*** Opening Records shown ***

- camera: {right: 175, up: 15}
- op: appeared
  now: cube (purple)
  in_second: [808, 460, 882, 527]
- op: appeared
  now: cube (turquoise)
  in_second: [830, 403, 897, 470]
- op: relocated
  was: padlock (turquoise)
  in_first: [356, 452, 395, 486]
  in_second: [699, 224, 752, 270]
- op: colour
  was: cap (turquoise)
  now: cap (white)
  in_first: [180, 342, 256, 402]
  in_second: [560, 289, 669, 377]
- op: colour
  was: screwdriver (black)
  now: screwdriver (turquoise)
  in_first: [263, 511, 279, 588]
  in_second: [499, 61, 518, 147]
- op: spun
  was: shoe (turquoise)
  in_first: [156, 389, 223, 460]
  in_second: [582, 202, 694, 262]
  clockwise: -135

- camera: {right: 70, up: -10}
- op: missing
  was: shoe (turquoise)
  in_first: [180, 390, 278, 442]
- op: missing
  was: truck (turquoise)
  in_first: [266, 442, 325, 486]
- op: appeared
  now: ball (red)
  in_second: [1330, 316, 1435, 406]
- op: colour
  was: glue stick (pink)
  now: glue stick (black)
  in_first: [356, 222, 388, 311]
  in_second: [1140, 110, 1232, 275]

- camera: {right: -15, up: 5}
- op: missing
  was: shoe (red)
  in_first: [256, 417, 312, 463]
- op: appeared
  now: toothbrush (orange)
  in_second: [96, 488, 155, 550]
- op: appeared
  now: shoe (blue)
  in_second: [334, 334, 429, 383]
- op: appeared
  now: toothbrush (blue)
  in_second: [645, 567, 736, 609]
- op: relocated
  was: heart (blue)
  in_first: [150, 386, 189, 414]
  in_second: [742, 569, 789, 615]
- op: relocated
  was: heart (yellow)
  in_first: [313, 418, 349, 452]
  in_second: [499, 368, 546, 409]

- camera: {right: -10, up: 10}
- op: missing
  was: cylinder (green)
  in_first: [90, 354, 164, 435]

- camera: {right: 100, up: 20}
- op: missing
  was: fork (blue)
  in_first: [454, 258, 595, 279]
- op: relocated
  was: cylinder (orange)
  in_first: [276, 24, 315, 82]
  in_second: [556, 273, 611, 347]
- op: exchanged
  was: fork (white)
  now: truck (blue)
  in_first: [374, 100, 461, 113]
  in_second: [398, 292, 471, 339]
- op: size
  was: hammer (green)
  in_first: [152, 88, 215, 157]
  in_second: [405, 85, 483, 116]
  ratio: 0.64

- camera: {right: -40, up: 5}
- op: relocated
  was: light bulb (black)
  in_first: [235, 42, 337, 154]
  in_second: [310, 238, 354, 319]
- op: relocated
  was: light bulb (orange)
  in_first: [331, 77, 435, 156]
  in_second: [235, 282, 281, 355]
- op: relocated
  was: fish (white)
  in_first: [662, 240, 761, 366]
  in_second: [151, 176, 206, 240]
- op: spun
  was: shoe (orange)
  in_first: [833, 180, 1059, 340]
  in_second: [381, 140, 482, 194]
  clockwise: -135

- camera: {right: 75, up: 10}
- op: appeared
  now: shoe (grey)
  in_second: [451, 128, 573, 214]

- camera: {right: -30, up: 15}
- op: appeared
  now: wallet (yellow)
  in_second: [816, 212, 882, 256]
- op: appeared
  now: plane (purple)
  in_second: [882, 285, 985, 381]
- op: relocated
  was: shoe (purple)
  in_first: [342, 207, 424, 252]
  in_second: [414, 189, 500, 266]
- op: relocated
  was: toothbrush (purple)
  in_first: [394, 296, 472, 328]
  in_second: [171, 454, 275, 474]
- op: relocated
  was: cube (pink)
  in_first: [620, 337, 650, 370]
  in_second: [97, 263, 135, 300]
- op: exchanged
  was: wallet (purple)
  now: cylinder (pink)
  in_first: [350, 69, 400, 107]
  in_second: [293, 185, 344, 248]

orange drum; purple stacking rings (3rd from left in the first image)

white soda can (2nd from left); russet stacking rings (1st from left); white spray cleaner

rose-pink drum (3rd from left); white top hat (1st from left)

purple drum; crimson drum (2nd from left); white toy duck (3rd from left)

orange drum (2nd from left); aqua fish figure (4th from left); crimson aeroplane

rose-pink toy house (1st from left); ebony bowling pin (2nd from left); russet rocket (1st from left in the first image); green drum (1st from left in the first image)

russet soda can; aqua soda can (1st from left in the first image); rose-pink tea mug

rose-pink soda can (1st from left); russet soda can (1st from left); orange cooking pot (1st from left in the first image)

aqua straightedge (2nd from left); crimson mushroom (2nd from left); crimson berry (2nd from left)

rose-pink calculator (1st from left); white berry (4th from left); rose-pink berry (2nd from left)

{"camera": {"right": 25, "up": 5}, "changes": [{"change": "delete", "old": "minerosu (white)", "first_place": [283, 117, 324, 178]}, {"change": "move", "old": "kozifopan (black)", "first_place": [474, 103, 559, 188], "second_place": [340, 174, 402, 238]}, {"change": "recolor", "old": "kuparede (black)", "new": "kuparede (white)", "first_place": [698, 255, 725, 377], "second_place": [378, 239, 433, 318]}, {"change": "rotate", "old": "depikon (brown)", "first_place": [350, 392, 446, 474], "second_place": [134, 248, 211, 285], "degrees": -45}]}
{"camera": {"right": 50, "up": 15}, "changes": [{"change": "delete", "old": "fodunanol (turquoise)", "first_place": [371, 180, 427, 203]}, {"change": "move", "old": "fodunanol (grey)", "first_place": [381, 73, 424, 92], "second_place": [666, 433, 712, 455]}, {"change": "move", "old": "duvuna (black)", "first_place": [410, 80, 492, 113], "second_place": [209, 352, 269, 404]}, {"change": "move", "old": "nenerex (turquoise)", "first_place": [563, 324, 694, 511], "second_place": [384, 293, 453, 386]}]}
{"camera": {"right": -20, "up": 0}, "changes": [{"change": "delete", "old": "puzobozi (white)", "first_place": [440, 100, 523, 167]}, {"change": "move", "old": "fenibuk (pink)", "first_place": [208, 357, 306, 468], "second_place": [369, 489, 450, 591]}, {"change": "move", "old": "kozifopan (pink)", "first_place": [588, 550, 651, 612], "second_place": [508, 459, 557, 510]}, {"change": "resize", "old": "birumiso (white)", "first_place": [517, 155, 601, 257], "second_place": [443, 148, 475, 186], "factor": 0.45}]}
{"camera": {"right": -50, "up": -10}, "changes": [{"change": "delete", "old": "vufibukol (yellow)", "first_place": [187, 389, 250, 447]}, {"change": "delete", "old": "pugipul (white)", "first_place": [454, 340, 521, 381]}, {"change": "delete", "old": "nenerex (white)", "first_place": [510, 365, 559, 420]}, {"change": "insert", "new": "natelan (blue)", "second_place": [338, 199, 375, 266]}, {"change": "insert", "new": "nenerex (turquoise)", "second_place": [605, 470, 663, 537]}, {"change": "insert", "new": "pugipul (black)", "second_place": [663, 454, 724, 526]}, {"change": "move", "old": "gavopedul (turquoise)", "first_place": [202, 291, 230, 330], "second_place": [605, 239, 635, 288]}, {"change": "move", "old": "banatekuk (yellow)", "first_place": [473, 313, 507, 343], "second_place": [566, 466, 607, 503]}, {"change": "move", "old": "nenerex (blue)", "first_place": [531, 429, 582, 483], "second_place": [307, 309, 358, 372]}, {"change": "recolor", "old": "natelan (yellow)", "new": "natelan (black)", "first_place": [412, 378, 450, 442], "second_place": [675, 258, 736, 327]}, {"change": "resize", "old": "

*** Closing Records shown ***

Problem description: Write out the records in full, word for word.

Answer to this task:
- camera: {right: 175, up: 15}
- op: appeared
  now: cube (purple)
  in_second: [808, 460, 882, 527]
- op: appeared
  now: cube (turquoise)
  in_second: [830, 403, 897, 470]
- op: relocated
  was: padlock (turquoise)
  in_first: [356, 452, 395, 486]
  in_second: [699, 224, 752, 270]
- op: colour
  was: cap (turquoise)
  now: cap (white)
  in_first: [180, 342, 256, 402]
  in_second: [560, 289, 669, 377]
- op: colour
  was: screwdriver (black)
  now: screwdriver (turquoise)
  in_first: [263, 511, 279, 588]
  in_second: [499, 61, 518, 147]
- op: spun
  was: shoe (turquoise)
  in_first: [156, 389, 223, 460]
  in_second: [582, 202, 694, 262]
  clockwise: -135

- camera: {right: 70, up: -10}
- op: missing
  was: shoe (turquoise)
  in_first: [180, 390, 278, 442]
- op: missing
  was: truck (turquoise)
  in_first: [266, 442, 325, 486]
- op: appeared
  now: ball (red)
  in_second: [1330, 316, 1435, 406]
- op: colour
  was: glue stick (pink)
  now: glue stick (black)
  in_first: [356, 222, 388, 311]
  in_second: [1140, 110, 1232, 275]

- camera: {right: -15, up: 5}
- op: missing
  was: shoe (red)
  in_first: [256, 417, 312, 463]
- op: appeared
  now: toothbrush (orange)
  in_second: [96, 488, 155, 550]
- op: appeared
  now: shoe (blue)
  in_second: [334, 334, 429, 383]
- op: appeared
  now: toothbrush (blue)
  in_second: [645, 567, 736, 609]
- op: relocated
  was: heart (blue)
  in_first: [150, 386, 189, 414]
  in_second: [742, 569, 789, 615]
- op: relocated
  was: heart (yellow)
  in_first: [313, 418, 349, 452]
  in_second: [499, 368, 546, 409]

- camera: {right: -10, up: 10}
- op: missing
  was: cylinder (green)
  in_first: [90, 354, 164, 435]

- camera: {right: 100, up: 20}
- op: missing
  was: fork (blue)
  in_first: [454, 258, 595, 279]
- op: relocated
  was: cylinder (orange)
  in_first: [276, 24, 315, 82]
  in_second: [556, 273, 611, 347]
- op: exchanged
  was: fork (white)
  now: truck (blue)
  in_first: [374, 100, 461, 113]
  in_second: [398, 292, 471, 339]
- op: size
  was: hammer (green)
  in_first: [152, 88, 215, 157]
  in_second: [405, 85, 483, 116]
  ratio: 0.64

- camera: {right: -40, up: 5}
- op: relocated
  was: light bulb (black)
  in_first: [235, 42, 337, 154]
  in_second: [310, 238, 354, 319]
- op: relocated
  was: light bulb (orange)
  in_first: [331, 77, 435, 156]
  in_second: [235, 282, 281, 355]
- op: relocated
  was: fish (white)
  in_first: [662, 240, 761, 366]
  in_second: [151, 176, 206, 240]
- op: spun
  was: shoe (orange)
  in_first: [833, 180, 1059, 340]
  in_second: [381, 140, 482, 194]
  clockwise: -135

- camera: {right: 75, up: 10}
- op: appeared
  now: shoe (grey)
  in_second: [451, 128, 573, 214]

- camera: {right: -30, up: 15}
- op: appeared
  now: wallet (yellow)
  in_second: [816, 212, 882, 256]
- op: appeared
  now: plane (purple)
  in_second: [882, 285, 985, 381]
- op: relocated
  was: shoe (purple)
  in_first: [342, 207, 424, 252]
  in_second: [414, 189, 500, 266]
- op: relocated
  was: toothbrush (purple)
  in_first: [394, 296, 472, 328]
  in_second: [171, 454, 275, 474]
- op: relocated
  was: cube (pink)
  in_first: [620, 337, 650, 370]
  in_second: [97, 263, 135, 300]
- op: exchanged
  was: wallet (purple)
  now: cylinder (pink)
  in_first: [350, 69, 400, 107]
  in_second: [293, 185, 344, 248]

orange drum; purple stacking rings (3rd from left in the first image)

white soda can (2nd from left); russet stacking rings (1st from left); white spray cleaner

rose-pink drum (3rd from left); white top hat (1st from left)

purple drum; crimson drum (2nd from left); white toy duck (3rd from left)

orange drum (2nd from left); aqua fish figure (4th from left); crimson aeroplane

rose-pink toy house (1st from left); ebony bowling pin (2nd from left); russet rocket (1st from left in the first image); green drum (1st from left in the first image)

russet soda can; aqua soda can (1st from left in the first image); rose-pink tea mug

rose-pink soda can (1st from left); russet soda can (1st from left); orange cooking pot (1st from left in the first image)

aqua straightedge (2nd from left); crimson mushroom (2nd from left); crimson berry (2nd from left)

rose-pink calculator (1st from left); white berry (4th from left); rose-pink berry (2nd from left)

{"camera": {"right": 25, "up": 5}, "changes": [{"change": "delete", "old": "minerosu (white)", "first_place": [283, 117, 324, 178]}, {"change": "move", "old": "kozifopan (black)", "first_place": [474, 103, 559, 188], "second_place": [340, 174, 402, 238]}, {"change": "recolor", "old": "kuparede (black)", "new": "kuparede (white)", "first_place": [698, 255, 725, 377], "second_place": [378, 239, 433, 318]}, {"change": "rotate", "old": "depikon (brown)", "first_place": [350, 392, 446, 474], "second_place": [134, 248, 211, 285], "degrees": -45}]}
{"camera": {"right": 50, "up": 15}, "changes": [{"change": "delete", "old": "fodunanol (turquoise)", "first_place": [371, 180, 427, 203]}, {"change": "move", "old": "fodunanol (grey)", "first_place": [381, 73, 424, 92], "second_place": [666, 433, 712, 455]}, {"change": "move", "old": "duvuna (black)", "first_place": [410, 80, 492, 113], "second_place": [209, 352, 269, 404]}, {"change": "move", "old": "nenerex (turquoise)", "first_place": [563, 324, 694, 511], "second_place": [384, 293, 453, 386]}]}
{"camera": {"right": -20, "up": 0}, "changes": [{"change": "delete", "old": "puzobozi (white)", "first_place": [440, 100, 523, 167]}, {"change": "move", "old": "fenibuk (pink)", "first_place": [208, 357, 306, 468], "second_place": [369, 489, 450, 591]}, {"change": "move", "old": "kozifopan (pink)", "first_place": [588, 550, 651, 612], "second_place": [508, 459, 557, 510]}, {"change": "resize", "old": "birumiso (white)", "first_place": [517, 155, 601, 257], "second_place": [443, 148, 475, 186], "factor": 0.45}]}
{"camera": {"right": -50, "up": -10}, "changes": [{"change": "delete", "old": "vufibukol (yellow)", "first_place": [187, 389, 250, 447]}, {"change": "delete", "old": "pugipul (white)", "first_place": [454, 340, 521, 381]}, {"change": "delete", "old": "nenerex (white)", "first_place": [510, 365, 559, 420]}, {"change": "insert", "new": "natelan (blue)", "second_place": [338, 199, 375, 266]}, {"change": "insert", "new": "nenerex (turquoise)", "second_place": [605, 470, 663, 537]}, {"change": "insert", "new": "pugipul (black)", "second_place": [663, 454, 724, 526]}, {"change": "move", "old": "gavopedul (turquoise)", "first_place": [202, 291, 230, 330], "second_place": [605, 239, 635, 288]}, {"change": "move", "old": "banatekuk (yellow)", "first_place": [473, 313, 507, 343], "second_place": [566, 466, 607, 503]}, {"change": "move", "old": "nenerex (blue)", "first_place": [531, 429, 582, 483], "second_place": [307, 309, 358, 372]}, {"change": "recolor", "old": "natelan (yellow)", "new": "natelan (black)", "first_place": [412, 378, 450, 442], "second_place": [675, 258, 736, 327]}, {"change": "resize", "old": "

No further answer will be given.